**Recorded information:**
━━━━━━

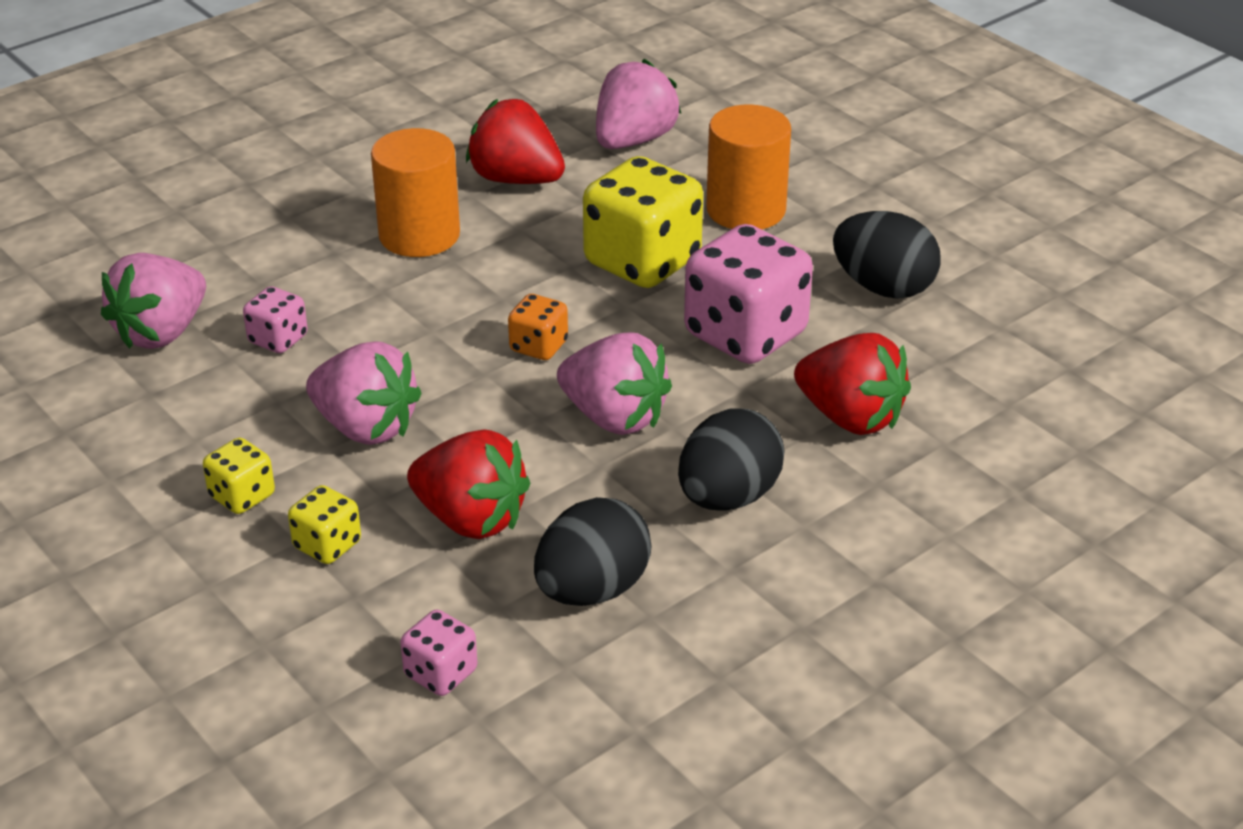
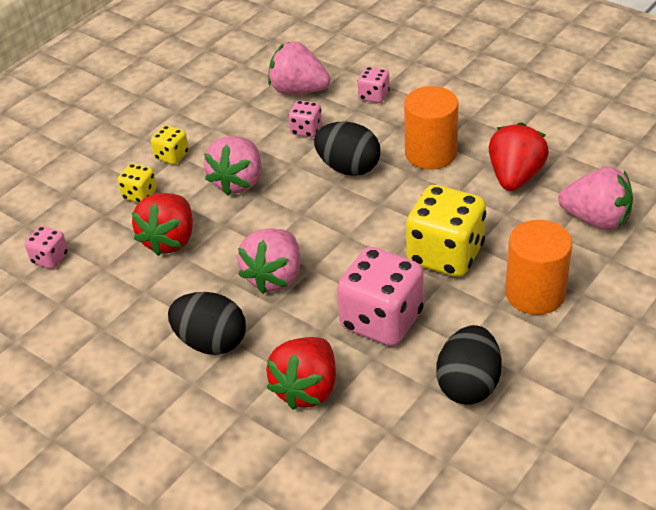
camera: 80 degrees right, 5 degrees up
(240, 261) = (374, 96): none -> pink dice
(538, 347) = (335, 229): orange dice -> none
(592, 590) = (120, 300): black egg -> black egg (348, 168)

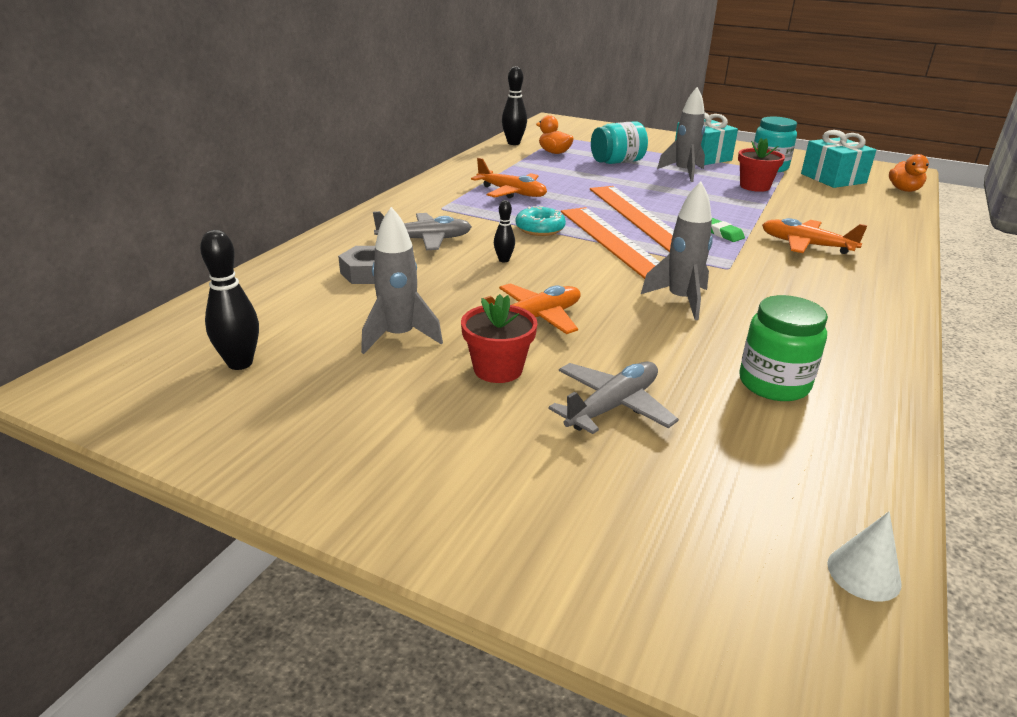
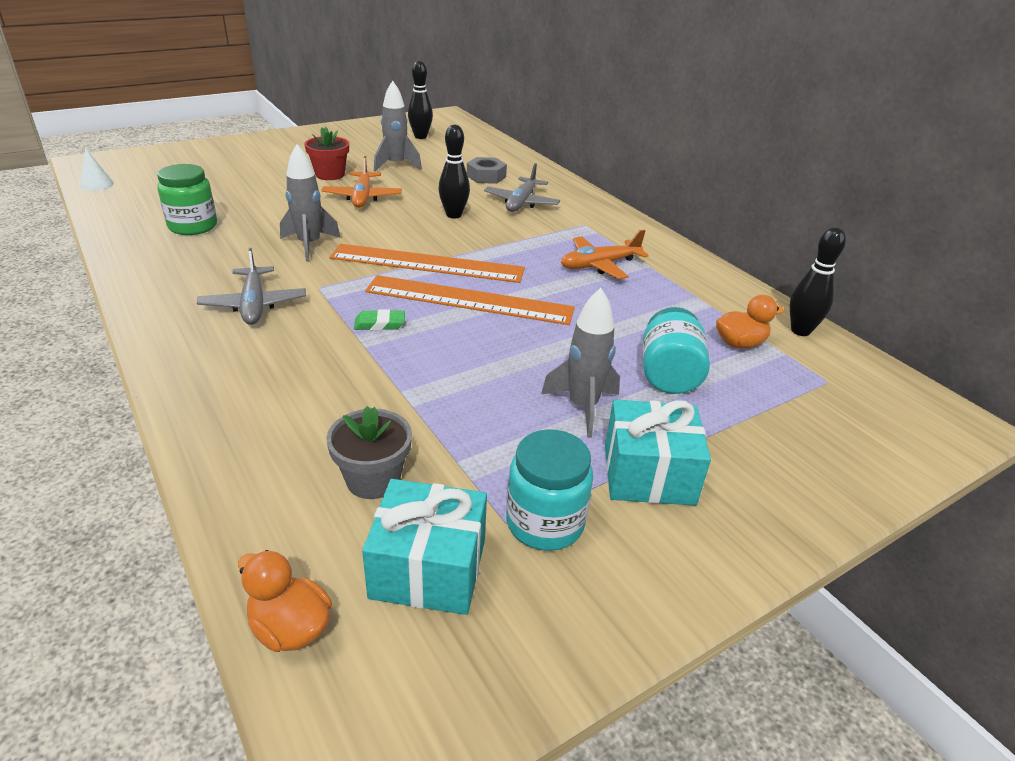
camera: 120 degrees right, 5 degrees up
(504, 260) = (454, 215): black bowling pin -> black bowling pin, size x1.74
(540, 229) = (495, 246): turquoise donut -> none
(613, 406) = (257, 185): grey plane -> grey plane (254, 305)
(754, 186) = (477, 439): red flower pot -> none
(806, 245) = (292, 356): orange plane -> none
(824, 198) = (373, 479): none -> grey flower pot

━━━━━━

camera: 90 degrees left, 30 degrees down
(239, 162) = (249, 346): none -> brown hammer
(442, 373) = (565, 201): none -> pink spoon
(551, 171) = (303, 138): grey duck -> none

━━━━━━

**Problem:** Take the stretch of lines above from the one containing "(442, 373) = (565, 201): none -> pink spoon" through the one containing "(551, 171) = (303, 138): grey duck -> none" and repeat it exactly, adding no other line.

**Exercise response:**
(442, 373) = (565, 201): none -> pink spoon
(551, 171) = (303, 138): grey duck -> none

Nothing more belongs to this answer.